BEGIN

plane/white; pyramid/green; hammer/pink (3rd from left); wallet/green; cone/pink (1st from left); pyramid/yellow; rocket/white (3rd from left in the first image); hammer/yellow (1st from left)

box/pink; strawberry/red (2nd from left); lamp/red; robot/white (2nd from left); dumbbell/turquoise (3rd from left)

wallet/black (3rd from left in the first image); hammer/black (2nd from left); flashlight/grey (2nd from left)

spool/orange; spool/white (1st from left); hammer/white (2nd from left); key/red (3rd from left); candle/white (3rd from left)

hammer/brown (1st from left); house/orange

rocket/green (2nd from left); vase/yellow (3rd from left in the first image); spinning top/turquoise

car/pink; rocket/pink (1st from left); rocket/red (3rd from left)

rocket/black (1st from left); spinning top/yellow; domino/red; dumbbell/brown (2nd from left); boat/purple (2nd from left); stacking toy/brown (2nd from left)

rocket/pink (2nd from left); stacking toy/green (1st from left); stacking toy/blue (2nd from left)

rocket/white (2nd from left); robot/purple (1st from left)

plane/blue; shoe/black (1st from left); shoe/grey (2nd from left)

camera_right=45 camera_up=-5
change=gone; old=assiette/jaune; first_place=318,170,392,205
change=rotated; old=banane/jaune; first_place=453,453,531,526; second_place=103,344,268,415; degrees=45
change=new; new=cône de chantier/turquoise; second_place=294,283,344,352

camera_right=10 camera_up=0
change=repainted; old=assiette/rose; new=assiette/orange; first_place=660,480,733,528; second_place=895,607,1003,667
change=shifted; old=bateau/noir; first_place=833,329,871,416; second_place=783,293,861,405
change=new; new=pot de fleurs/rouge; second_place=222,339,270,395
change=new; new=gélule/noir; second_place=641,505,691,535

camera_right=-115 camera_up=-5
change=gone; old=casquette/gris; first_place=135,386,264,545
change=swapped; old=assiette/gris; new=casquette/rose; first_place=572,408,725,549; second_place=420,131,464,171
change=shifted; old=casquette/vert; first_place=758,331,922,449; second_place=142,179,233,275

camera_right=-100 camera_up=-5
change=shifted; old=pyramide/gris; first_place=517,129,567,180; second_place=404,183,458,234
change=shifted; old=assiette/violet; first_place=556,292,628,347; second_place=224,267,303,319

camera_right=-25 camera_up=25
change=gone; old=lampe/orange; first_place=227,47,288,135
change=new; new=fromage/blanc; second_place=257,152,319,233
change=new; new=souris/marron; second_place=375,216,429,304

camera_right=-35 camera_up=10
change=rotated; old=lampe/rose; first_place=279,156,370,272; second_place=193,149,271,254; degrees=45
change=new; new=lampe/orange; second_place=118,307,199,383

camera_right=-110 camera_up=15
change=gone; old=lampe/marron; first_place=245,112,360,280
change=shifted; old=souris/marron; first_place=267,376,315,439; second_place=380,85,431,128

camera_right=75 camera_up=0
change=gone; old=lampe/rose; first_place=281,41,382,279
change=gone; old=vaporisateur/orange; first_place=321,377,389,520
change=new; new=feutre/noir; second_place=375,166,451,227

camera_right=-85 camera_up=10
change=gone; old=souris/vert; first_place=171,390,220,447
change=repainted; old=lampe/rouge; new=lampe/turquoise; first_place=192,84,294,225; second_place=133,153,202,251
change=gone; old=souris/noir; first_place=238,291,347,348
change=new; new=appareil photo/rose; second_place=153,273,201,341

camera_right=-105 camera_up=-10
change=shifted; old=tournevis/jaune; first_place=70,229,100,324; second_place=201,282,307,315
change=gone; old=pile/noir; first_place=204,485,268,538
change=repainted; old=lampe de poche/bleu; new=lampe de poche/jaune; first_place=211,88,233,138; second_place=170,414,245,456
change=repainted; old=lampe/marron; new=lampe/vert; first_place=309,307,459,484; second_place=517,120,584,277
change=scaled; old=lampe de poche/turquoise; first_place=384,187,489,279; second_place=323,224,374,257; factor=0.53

END

> [What needs to be done]:
The expected output is exactly the lines of the listing above between the line holding "camera_right=45 camera_up=-5" and the line holding "change=rotated; old=banane/jaune; first_place=453,453,531,526;", inclusive.

> [Output of the exercise]:
camera_right=45 camera_up=-5
change=gone; old=assiette/jaune; first_place=318,170,392,205
change=rotated; old=banane/jaune; first_place=453,453,531,526; second_place=103,344,268,415; degrees=45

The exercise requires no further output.